Problem requirements: Pull out every line from the listing that has the word "grey".

Supplied data:

........

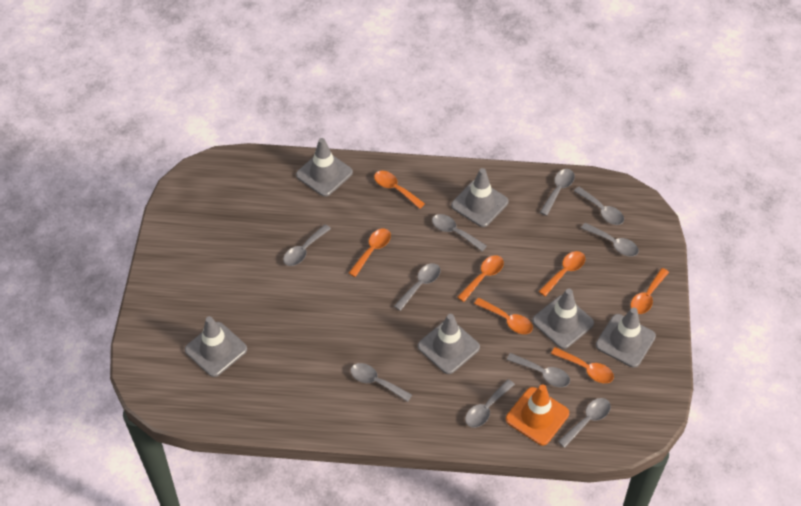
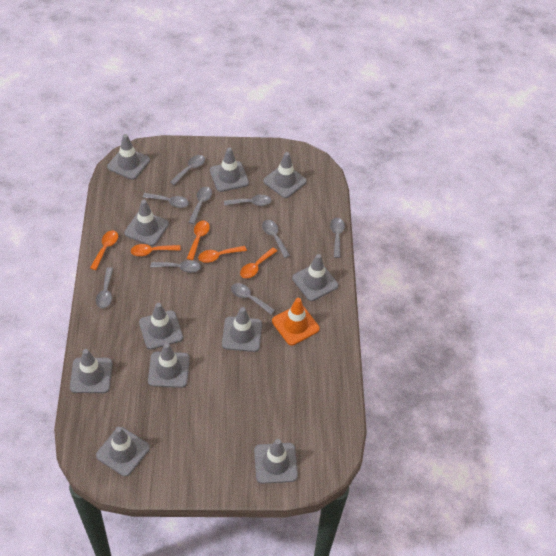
grey spoon: 10 -> 9
grey traffic cone: 6 -> 11
orange spoon: 7 -> 5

........

Answer to this task:
grey spoon: 10 -> 9
grey traffic cone: 6 -> 11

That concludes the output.